» WHAT TO DO: Beneath this instruction is a listing. Transcribe from it only the stretch from the line with "black pot: 15 -> 11" through the line with "blue pencil: 2 -> 6", both end lines included, exactly as written.

» DATA SUPPLIED:
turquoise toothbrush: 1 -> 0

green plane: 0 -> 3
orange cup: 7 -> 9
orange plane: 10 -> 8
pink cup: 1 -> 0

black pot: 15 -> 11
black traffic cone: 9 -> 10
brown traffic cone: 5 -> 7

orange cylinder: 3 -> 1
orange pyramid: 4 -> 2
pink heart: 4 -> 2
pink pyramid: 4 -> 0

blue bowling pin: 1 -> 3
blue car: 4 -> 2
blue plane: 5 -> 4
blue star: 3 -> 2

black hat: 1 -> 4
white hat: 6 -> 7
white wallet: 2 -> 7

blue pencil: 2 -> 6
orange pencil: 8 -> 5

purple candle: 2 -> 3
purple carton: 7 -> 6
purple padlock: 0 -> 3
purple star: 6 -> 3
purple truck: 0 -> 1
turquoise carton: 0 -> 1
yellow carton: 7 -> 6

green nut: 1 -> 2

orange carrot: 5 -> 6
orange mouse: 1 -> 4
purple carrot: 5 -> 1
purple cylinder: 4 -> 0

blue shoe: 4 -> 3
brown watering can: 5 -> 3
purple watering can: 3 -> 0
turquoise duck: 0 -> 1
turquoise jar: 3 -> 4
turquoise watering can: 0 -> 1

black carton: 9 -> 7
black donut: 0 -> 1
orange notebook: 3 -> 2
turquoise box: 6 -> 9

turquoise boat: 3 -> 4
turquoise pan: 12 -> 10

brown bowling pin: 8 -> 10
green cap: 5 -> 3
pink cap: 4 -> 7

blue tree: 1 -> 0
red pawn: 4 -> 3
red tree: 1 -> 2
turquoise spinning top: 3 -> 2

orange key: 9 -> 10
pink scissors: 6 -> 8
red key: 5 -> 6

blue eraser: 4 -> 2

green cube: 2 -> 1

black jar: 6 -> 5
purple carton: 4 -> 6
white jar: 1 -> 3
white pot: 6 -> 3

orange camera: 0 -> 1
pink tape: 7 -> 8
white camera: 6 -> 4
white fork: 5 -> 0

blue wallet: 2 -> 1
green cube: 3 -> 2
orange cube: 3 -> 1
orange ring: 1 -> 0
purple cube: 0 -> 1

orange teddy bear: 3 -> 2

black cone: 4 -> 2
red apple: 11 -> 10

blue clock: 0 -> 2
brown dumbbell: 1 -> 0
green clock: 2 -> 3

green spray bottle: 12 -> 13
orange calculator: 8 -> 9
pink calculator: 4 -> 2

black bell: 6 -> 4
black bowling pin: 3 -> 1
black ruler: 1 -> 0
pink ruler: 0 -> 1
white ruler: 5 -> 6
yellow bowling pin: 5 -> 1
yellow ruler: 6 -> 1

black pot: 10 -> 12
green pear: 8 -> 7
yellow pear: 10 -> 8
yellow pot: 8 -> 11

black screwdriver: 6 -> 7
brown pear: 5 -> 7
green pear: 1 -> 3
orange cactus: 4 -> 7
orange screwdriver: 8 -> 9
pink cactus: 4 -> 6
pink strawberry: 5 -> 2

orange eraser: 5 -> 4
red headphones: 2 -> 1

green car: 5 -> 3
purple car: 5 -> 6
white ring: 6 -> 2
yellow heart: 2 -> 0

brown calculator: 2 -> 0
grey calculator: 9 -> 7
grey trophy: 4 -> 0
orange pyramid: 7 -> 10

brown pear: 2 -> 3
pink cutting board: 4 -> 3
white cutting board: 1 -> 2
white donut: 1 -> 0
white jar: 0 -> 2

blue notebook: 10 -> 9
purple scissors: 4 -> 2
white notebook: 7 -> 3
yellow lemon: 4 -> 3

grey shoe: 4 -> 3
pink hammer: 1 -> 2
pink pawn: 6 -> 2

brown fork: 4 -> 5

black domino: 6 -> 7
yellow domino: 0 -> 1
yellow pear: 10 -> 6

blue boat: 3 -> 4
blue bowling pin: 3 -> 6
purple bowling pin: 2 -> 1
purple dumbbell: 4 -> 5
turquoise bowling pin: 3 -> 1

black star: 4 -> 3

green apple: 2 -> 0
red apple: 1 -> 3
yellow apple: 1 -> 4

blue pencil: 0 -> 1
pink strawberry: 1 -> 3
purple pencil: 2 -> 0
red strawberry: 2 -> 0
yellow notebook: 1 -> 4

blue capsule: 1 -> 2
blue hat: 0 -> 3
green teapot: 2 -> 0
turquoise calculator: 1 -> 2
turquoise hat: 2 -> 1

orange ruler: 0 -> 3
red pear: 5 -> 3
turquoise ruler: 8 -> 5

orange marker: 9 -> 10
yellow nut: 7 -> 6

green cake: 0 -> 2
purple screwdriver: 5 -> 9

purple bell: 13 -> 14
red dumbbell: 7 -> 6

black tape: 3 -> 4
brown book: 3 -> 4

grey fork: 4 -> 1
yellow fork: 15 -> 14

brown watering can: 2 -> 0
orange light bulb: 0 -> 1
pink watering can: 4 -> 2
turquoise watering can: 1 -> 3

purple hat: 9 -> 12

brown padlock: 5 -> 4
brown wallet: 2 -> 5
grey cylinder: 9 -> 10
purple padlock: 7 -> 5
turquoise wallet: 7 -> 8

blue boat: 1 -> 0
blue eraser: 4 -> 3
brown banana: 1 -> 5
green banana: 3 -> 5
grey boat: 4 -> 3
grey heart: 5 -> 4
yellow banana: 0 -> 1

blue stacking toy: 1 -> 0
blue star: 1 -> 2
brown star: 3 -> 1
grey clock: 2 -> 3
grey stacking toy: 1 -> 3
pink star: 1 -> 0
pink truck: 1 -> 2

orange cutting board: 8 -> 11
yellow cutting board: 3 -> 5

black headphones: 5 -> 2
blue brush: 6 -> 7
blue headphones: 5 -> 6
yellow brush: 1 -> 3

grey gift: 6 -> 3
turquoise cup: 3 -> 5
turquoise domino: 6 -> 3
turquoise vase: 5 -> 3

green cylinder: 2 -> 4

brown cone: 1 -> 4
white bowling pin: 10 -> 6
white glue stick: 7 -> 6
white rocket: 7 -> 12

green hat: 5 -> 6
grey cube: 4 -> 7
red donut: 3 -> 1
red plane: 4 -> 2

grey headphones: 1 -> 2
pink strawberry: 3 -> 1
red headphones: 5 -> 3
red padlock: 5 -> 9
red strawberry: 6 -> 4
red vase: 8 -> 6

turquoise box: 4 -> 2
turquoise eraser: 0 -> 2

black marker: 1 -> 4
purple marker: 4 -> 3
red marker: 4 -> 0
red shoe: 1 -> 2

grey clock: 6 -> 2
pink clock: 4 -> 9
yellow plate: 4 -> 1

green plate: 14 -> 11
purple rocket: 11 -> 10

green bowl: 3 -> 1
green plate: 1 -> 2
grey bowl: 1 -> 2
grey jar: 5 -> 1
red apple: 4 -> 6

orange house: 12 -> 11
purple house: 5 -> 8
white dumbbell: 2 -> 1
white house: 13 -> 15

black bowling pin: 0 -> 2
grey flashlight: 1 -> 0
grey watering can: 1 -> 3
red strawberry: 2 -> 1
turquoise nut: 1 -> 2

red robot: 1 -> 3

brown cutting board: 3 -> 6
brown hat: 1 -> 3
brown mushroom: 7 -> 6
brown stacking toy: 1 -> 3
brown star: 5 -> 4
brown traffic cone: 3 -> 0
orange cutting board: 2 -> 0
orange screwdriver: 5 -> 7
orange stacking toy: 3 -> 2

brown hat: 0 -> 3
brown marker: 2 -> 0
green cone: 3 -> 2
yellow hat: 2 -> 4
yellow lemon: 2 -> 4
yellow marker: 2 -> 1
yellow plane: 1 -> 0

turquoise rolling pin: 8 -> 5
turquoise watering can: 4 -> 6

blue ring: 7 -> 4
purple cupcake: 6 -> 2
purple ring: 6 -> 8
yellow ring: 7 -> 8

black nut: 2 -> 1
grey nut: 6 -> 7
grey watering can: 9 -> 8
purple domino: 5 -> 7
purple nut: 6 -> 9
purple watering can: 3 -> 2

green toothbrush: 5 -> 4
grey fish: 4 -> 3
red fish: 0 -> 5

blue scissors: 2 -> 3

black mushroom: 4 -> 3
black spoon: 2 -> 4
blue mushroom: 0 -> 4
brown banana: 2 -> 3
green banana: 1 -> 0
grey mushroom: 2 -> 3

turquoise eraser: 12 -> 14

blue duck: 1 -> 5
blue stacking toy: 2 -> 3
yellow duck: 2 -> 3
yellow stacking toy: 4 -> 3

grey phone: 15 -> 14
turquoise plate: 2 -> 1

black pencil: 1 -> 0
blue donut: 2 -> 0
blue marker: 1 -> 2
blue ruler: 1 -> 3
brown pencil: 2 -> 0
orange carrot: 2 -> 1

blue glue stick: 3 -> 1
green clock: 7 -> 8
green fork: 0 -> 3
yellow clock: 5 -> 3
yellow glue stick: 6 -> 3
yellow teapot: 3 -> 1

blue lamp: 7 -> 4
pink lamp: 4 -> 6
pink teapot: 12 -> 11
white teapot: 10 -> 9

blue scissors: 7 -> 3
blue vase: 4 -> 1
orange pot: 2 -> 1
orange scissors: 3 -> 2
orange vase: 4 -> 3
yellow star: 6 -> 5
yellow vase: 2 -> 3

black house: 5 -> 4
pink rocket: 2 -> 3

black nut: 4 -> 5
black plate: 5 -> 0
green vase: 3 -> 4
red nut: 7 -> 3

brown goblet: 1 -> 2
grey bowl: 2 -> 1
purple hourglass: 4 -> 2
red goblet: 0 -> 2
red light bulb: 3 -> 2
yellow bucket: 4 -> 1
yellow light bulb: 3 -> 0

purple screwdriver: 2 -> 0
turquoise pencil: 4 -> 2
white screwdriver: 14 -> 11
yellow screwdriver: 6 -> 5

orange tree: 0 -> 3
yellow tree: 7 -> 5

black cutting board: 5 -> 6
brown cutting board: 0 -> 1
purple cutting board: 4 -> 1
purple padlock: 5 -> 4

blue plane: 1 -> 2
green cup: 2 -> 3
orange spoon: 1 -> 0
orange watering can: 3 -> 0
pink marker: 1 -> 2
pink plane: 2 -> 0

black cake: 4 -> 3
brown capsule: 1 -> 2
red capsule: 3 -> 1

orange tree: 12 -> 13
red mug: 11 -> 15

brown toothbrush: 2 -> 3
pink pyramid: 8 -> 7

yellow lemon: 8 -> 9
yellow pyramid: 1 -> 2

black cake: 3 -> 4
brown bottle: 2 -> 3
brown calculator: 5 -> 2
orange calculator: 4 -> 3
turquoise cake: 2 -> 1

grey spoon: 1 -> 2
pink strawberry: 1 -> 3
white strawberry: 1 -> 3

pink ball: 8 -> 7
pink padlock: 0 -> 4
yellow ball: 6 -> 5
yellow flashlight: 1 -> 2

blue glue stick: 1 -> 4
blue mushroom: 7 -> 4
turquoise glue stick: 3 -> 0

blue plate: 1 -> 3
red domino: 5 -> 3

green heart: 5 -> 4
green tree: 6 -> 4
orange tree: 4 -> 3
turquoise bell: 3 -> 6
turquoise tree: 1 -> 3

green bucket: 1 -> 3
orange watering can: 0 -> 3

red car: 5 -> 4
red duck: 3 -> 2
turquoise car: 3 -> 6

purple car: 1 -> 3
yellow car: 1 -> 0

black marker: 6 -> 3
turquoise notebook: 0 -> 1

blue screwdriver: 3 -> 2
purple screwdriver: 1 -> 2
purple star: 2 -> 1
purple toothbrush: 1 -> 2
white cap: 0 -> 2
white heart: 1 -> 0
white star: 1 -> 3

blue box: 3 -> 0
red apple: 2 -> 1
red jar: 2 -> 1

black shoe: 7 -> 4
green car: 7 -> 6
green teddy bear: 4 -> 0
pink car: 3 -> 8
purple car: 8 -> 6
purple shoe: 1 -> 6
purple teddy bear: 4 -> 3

» SOLUTION:
black pot: 15 -> 11
black traffic cone: 9 -> 10
brown traffic cone: 5 -> 7

orange cylinder: 3 -> 1
orange pyramid: 4 -> 2
pink heart: 4 -> 2
pink pyramid: 4 -> 0

blue bowling pin: 1 -> 3
blue car: 4 -> 2
blue plane: 5 -> 4
blue star: 3 -> 2

black hat: 1 -> 4
white hat: 6 -> 7
white wallet: 2 -> 7

blue pencil: 2 -> 6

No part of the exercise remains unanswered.